• WHAT YOU NEED TO DO: Copy every line of the records below word for word, leaving out the pictures.

┄┄┄┄┄┄┄┄┄┄┄┄┄┄┄┄┄┄┄┄

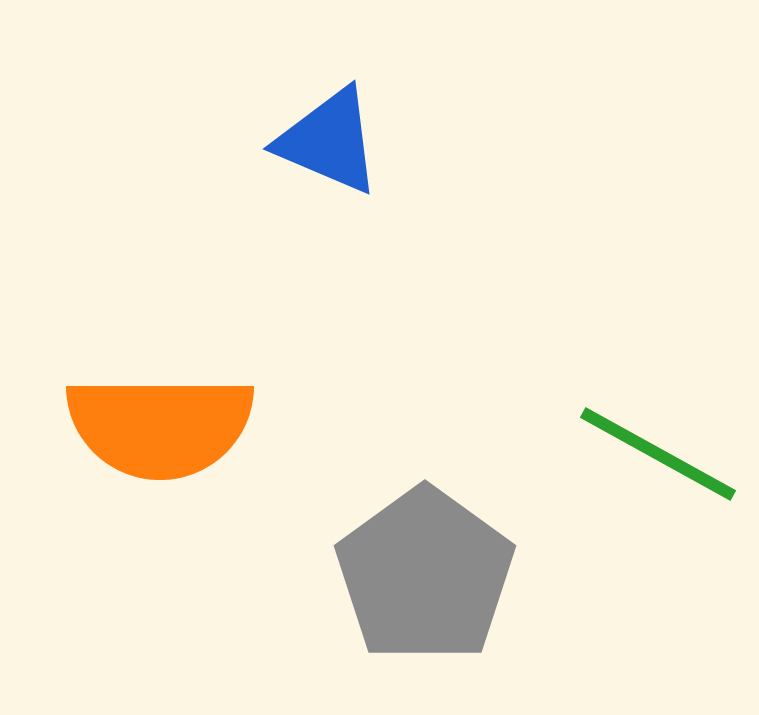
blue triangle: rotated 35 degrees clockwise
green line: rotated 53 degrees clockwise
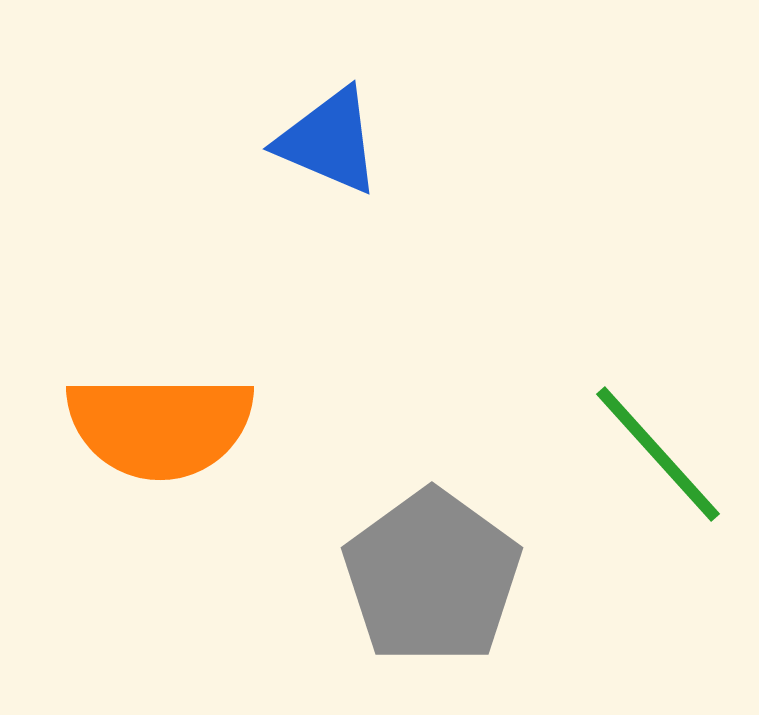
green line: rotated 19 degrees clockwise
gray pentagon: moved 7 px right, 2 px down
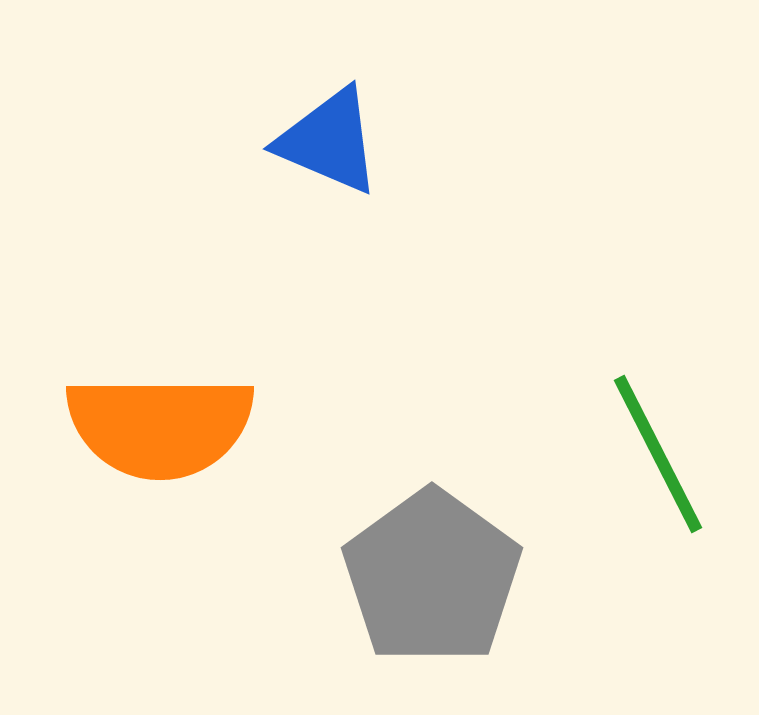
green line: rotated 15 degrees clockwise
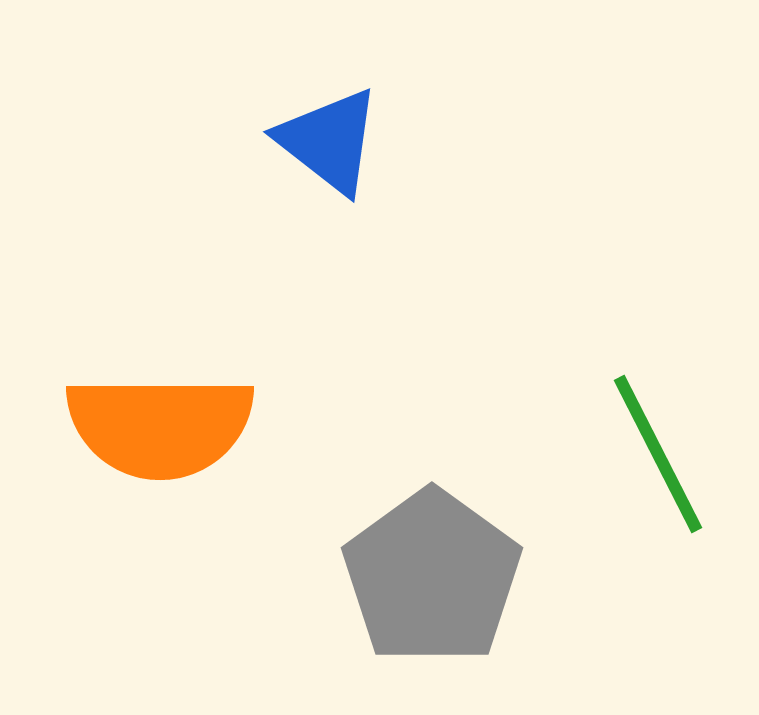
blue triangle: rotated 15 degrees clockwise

┄┄┄┄┄┄┄┄┄┄┄┄┄┄┄┄┄┄┄┄

• FULL RESPONSE:
blue triangle: rotated 35 degrees clockwise
green line: rotated 53 degrees clockwise
green line: rotated 19 degrees clockwise
gray pentagon: moved 7 px right, 2 px down
green line: rotated 15 degrees clockwise
blue triangle: rotated 15 degrees clockwise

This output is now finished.